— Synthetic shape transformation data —
= = = = =
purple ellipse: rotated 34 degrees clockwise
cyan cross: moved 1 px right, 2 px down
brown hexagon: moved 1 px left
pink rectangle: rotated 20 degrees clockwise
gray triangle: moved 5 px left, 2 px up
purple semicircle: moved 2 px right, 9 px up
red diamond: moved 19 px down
= = = = =
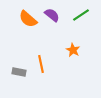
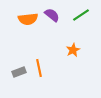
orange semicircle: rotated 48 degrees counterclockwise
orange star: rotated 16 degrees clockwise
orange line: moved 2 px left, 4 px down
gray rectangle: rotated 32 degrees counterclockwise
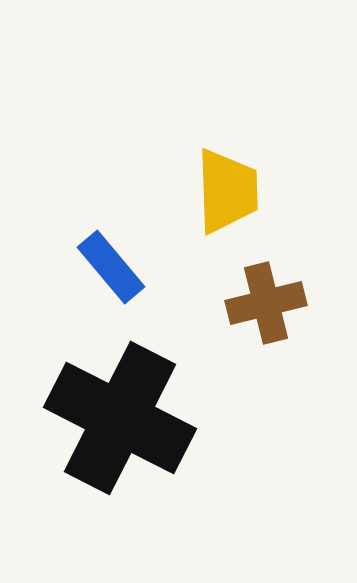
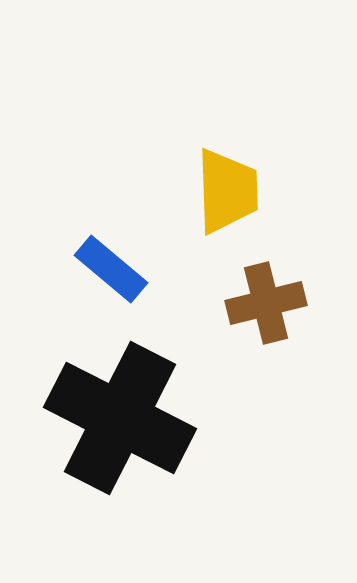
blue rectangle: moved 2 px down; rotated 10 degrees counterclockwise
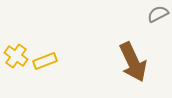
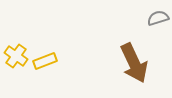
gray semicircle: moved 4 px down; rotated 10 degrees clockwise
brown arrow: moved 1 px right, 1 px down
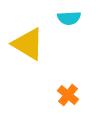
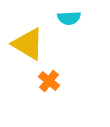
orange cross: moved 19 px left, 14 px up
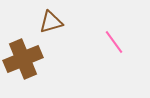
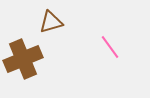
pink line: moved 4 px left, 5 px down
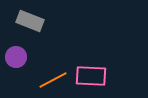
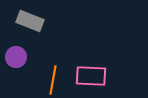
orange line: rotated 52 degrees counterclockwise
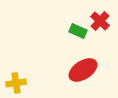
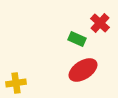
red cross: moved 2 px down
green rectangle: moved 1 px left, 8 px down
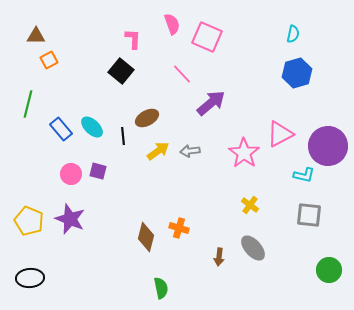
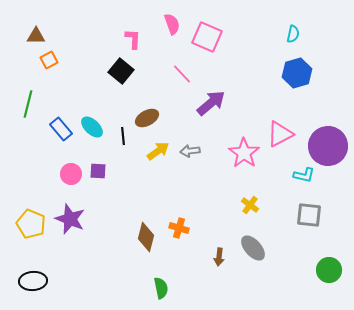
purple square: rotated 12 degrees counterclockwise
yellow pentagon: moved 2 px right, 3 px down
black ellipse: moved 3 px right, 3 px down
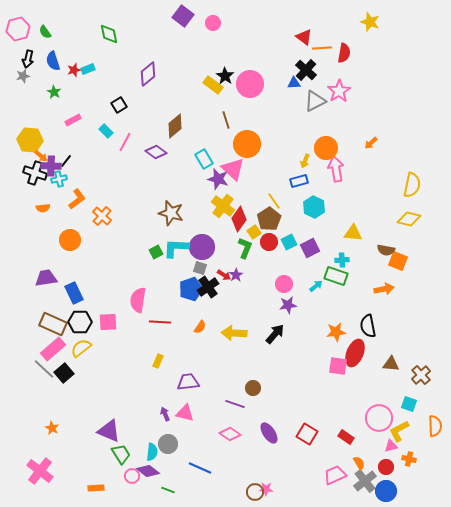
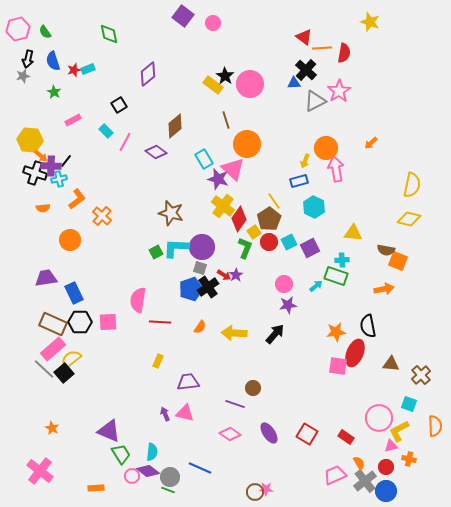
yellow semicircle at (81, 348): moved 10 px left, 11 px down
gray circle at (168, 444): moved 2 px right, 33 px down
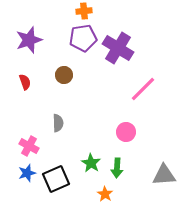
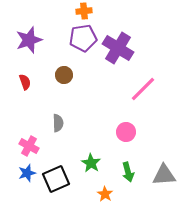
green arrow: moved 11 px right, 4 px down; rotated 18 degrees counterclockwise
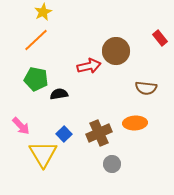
= = = = =
— Task details —
Nothing but the lines above, starting at the line that contains "red cross: moved 2 px down" and ending at the line that contains "gray circle at", should be given again, exactly and without the pictures.

— Written reply —
red cross: moved 2 px down
green rectangle: moved 1 px left, 8 px down
purple square: rotated 12 degrees counterclockwise
yellow pentagon: moved 2 px right, 3 px down
black ellipse: moved 3 px right, 3 px down
yellow semicircle at (81, 348): moved 10 px left, 11 px down
gray circle at (168, 444): moved 2 px right, 33 px down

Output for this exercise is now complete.